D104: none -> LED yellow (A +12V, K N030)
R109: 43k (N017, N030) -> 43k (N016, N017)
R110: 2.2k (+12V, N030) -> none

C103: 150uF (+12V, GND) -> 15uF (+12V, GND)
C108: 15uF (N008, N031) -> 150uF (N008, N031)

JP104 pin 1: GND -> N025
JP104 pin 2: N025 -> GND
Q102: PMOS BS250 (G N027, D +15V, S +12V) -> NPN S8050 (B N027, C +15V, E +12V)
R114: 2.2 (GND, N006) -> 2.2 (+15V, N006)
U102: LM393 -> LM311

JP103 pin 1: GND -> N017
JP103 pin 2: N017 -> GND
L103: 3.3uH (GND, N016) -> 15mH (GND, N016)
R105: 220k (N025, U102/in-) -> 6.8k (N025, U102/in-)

· · · · ·

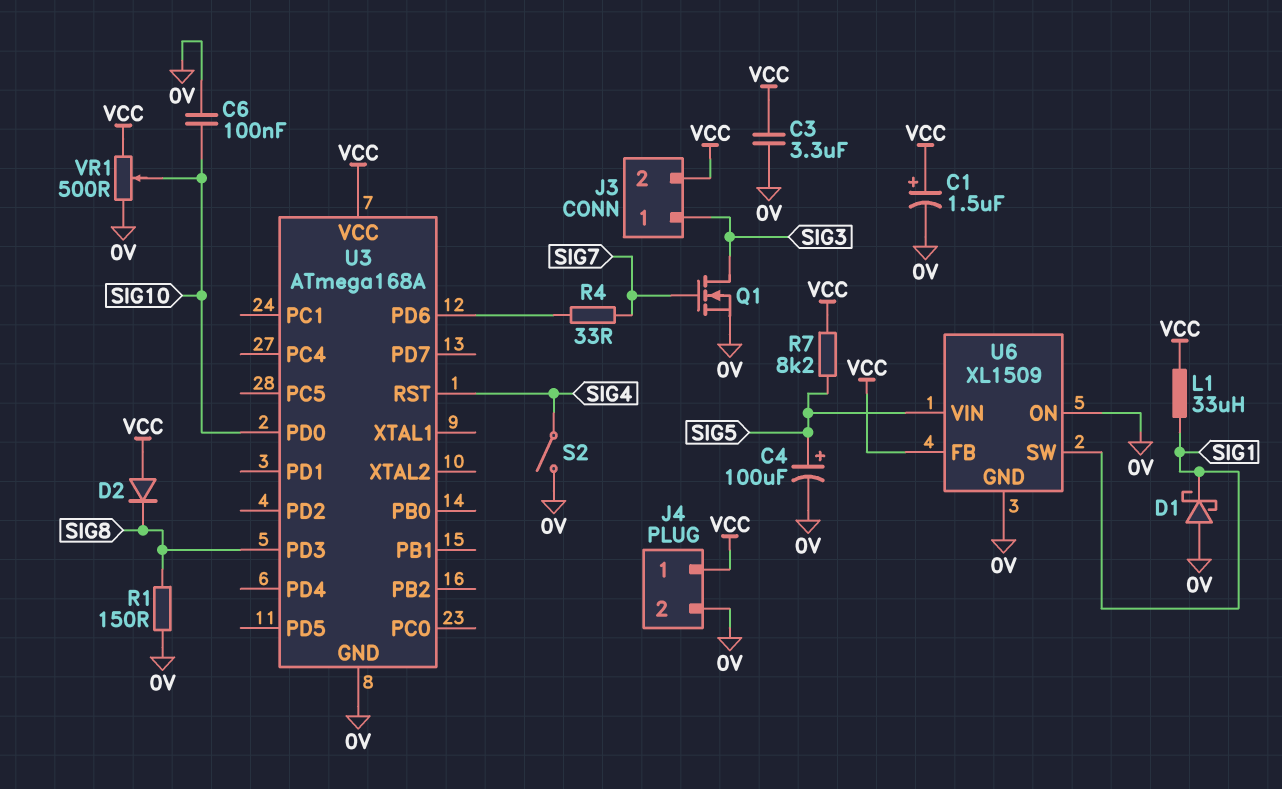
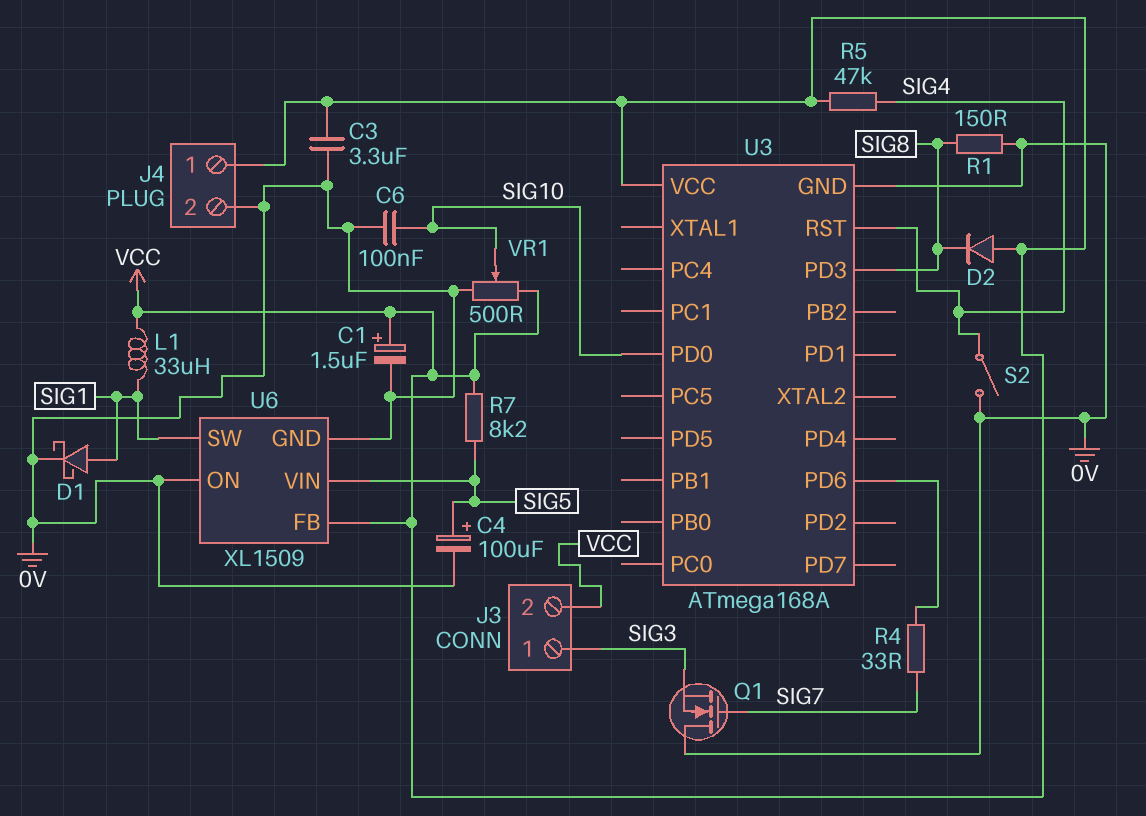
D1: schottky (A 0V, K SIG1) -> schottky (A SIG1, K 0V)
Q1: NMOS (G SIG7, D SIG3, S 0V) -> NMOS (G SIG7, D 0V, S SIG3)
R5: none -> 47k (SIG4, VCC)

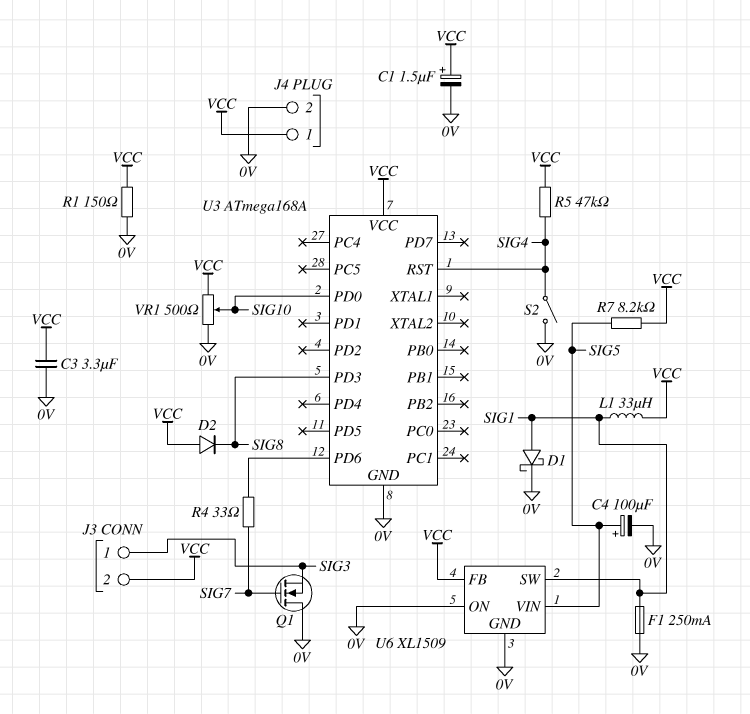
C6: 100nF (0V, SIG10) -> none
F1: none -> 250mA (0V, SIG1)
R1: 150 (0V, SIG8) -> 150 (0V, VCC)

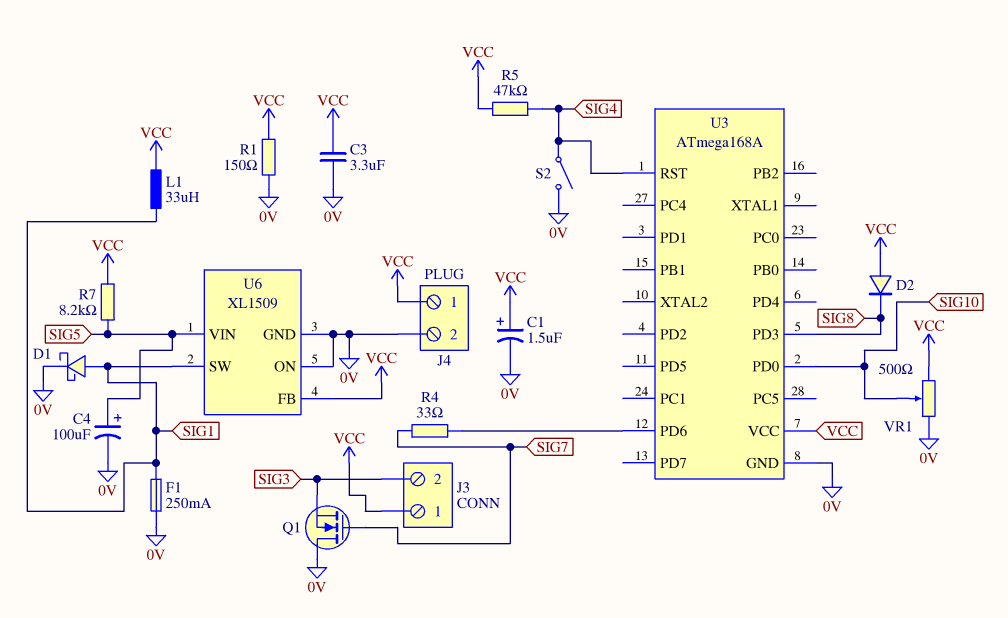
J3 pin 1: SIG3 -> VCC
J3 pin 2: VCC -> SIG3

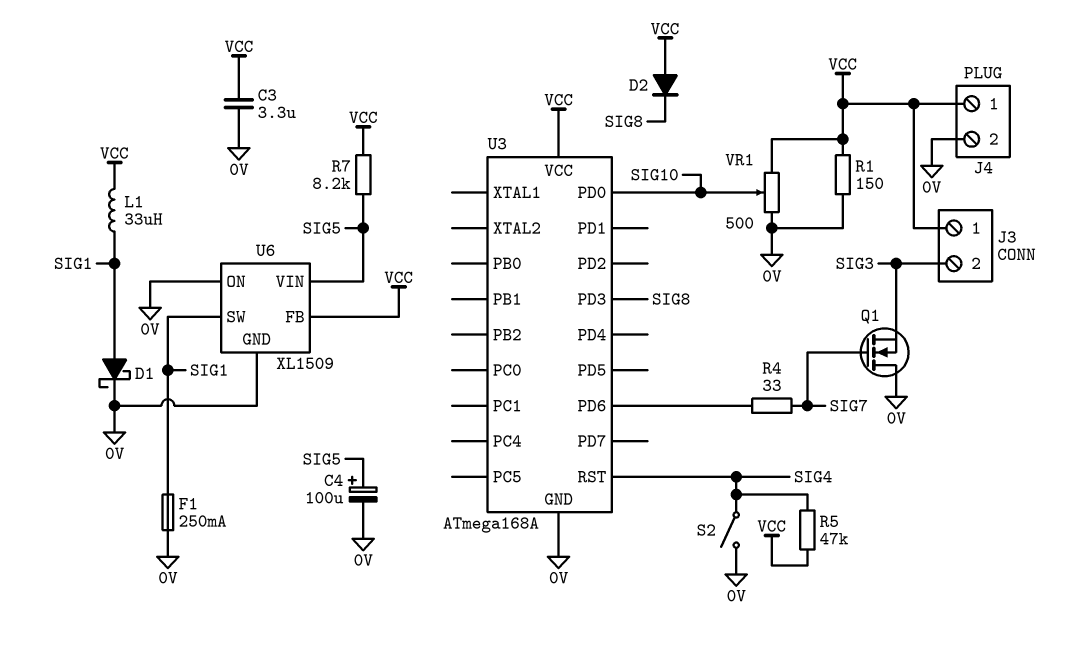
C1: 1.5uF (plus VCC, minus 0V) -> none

· · · · ·

Scan the data for lines containing "none" and copy all of them.

# Answer to this exercise
D104: none -> LED yellow (A +12V, K N030)
R110: 2.2k (+12V, N030) -> none
R5: none -> 47k (SIG4, VCC)
C6: 100nF (0V, SIG10) -> none
F1: none -> 250mA (0V, SIG1)
C1: 1.5uF (plus VCC, minus 0V) -> none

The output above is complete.